- [Problem to work on]: Everything in the records must be restated exactly, apart from the pictures.

- [Data shown]:
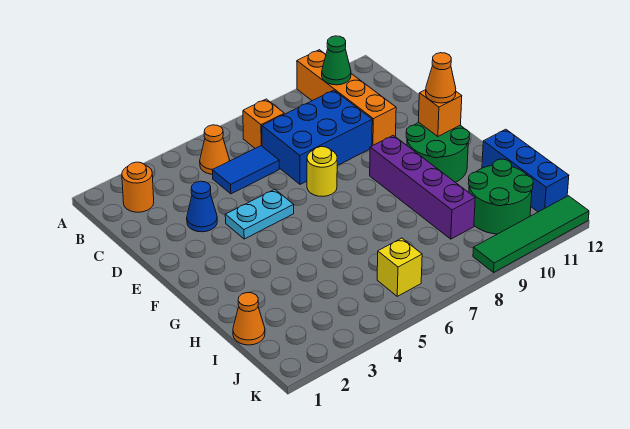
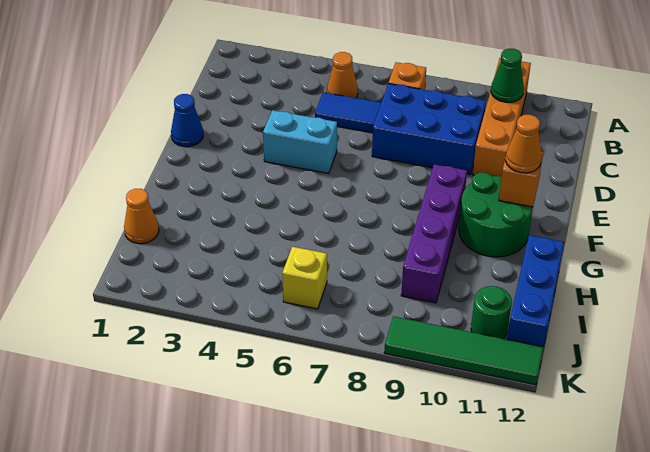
orange round brick B2 level 1 -> none
blue cone D3 level 1 -> blue cone E1 level 1
cyan plate E4:E5 level 1 -> cyan brick E4:E5 level 1
yellow round brick E7 level 1 -> none
green round brick I10:J11 level 1 -> green round brick J11 level 1

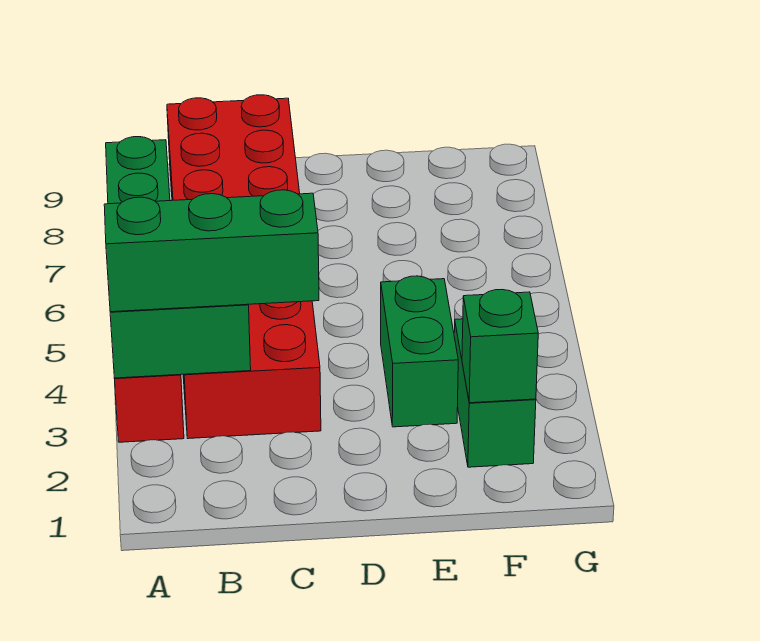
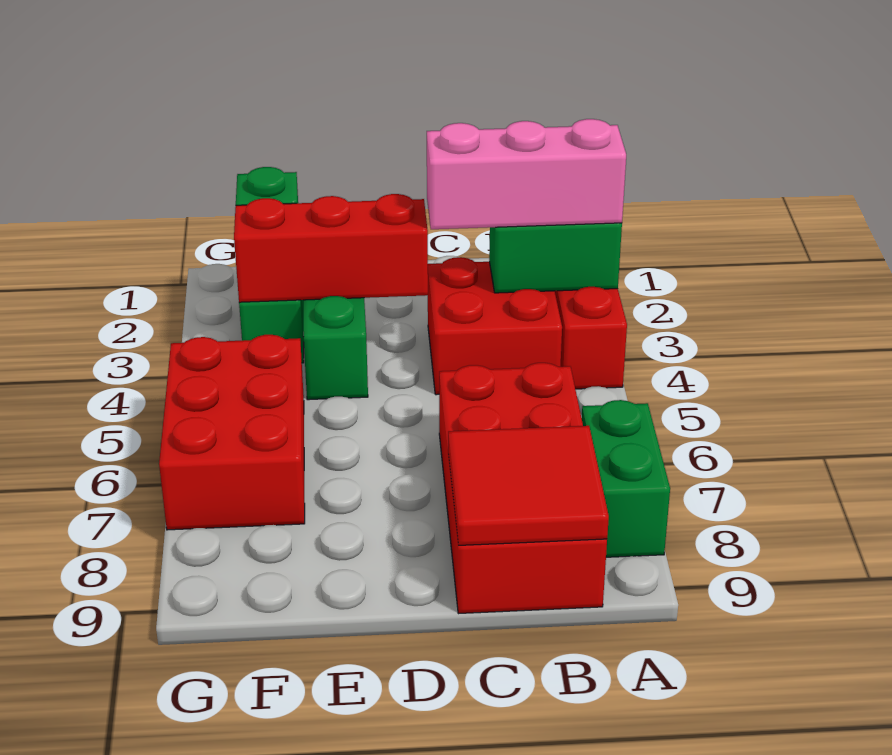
green brick A3:C3 level 3 -> pink brick A3:C3 level 3
none -> red tile B8:C9 level 2
none -> red brick D3:F3 level 2
none -> red brick F5:G7 level 1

- [Response]:
orange round brick B2 level 1 -> none
blue cone D3 level 1 -> blue cone E1 level 1
cyan plate E4:E5 level 1 -> cyan brick E4:E5 level 1
yellow round brick E7 level 1 -> none
green round brick I10:J11 level 1 -> green round brick J11 level 1

green brick A3:C3 level 3 -> pink brick A3:C3 level 3
none -> red tile B8:C9 level 2
none -> red brick D3:F3 level 2
none -> red brick F5:G7 level 1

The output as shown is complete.